* Directions *
Would you reproduce exactly the lines below from the one holding "TOF pin SDA: A3 -> B7" through the one holding "DIGITS pin GND: GND -> none", inclusive, and no others?
++++
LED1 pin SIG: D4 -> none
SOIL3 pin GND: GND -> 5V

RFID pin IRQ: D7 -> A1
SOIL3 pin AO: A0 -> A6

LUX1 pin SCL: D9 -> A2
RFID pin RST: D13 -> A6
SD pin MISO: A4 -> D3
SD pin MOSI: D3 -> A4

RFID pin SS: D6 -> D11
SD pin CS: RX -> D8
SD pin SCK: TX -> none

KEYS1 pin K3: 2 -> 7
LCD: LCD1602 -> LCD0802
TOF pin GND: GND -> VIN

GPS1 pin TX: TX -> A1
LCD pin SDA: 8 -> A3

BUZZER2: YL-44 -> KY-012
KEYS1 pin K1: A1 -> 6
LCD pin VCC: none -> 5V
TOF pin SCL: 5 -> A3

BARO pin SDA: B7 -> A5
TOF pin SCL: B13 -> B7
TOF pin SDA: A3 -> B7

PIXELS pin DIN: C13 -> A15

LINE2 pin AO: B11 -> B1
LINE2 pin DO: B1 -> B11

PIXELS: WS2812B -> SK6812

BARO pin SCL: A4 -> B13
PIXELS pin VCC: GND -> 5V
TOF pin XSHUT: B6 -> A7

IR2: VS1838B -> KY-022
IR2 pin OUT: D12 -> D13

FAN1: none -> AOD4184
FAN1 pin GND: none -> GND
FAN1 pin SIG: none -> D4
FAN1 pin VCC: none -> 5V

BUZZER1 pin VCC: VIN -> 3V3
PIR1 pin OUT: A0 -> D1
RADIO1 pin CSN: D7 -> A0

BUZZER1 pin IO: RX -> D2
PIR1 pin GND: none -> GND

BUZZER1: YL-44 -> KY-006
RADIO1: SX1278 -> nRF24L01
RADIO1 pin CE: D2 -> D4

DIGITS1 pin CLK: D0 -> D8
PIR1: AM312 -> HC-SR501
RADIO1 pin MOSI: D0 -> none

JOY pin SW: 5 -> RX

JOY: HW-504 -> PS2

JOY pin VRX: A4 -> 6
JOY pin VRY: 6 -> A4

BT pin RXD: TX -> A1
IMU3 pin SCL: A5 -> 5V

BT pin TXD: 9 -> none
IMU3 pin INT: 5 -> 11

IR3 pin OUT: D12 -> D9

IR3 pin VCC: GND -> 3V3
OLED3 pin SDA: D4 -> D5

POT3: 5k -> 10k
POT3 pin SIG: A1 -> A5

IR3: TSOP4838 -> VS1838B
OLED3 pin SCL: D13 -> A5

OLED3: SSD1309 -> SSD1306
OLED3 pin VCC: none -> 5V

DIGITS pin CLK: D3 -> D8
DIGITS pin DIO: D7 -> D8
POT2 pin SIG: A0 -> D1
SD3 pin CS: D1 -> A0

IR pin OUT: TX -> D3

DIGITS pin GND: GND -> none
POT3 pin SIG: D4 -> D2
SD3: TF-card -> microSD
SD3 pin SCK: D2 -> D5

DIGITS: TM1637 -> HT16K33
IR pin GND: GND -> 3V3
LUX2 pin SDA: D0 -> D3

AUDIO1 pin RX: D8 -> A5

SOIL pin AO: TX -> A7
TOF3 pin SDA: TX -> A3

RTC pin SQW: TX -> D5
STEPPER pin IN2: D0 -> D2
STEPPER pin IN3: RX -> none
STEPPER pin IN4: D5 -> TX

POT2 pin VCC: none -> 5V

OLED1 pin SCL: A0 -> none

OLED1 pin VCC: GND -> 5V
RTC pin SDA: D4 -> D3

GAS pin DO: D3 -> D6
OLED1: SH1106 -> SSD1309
++++
* Problem solution *
TOF pin SDA: A3 -> B7

PIXELS pin DIN: C13 -> A15

LINE2 pin AO: B11 -> B1
LINE2 pin DO: B1 -> B11

PIXELS: WS2812B -> SK6812

BARO pin SCL: A4 -> B13
PIXELS pin VCC: GND -> 5V
TOF pin XSHUT: B6 -> A7

IR2: VS1838B -> KY-022
IR2 pin OUT: D12 -> D13

FAN1: none -> AOD4184
FAN1 pin GND: none -> GND
FAN1 pin SIG: none -> D4
FAN1 pin VCC: none -> 5V

BUZZER1 pin VCC: VIN -> 3V3
PIR1 pin OUT: A0 -> D1
RADIO1 pin CSN: D7 -> A0

BUZZER1 pin IO: RX -> D2
PIR1 pin GND: none -> GND

BUZZER1: YL-44 -> KY-006
RADIO1: SX1278 -> nRF24L01
RADIO1 pin CE: D2 -> D4

DIGITS1 pin CLK: D0 -> D8
PIR1: AM312 -> HC-SR501
RADIO1 pin MOSI: D0 -> none

JOY pin SW: 5 -> RX

JOY: HW-504 -> PS2

JOY pin VRX: A4 -> 6
JOY pin VRY: 6 -> A4

BT pin RXD: TX -> A1
IMU3 pin SCL: A5 -> 5V

BT pin TXD: 9 -> none
IMU3 pin INT: 5 -> 11

IR3 pin OUT: D12 -> D9

IR3 pin VCC: GND -> 3V3
OLED3 pin SDA: D4 -> D5

POT3: 5k -> 10k
POT3 pin SIG: A1 -> A5

IR3: TSOP4838 -> VS1838B
OLED3 pin SCL: D13 -> A5

OLED3: SSD1309 -> SSD1306
OLED3 pin VCC: none -> 5V

DIGITS pin CLK: D3 -> D8
DIGITS pin DIO: D7 -> D8
POT2 pin SIG: A0 -> D1
SD3 pin CS: D1 -> A0

IR pin OUT: TX -> D3

DIGITS pin GND: GND -> none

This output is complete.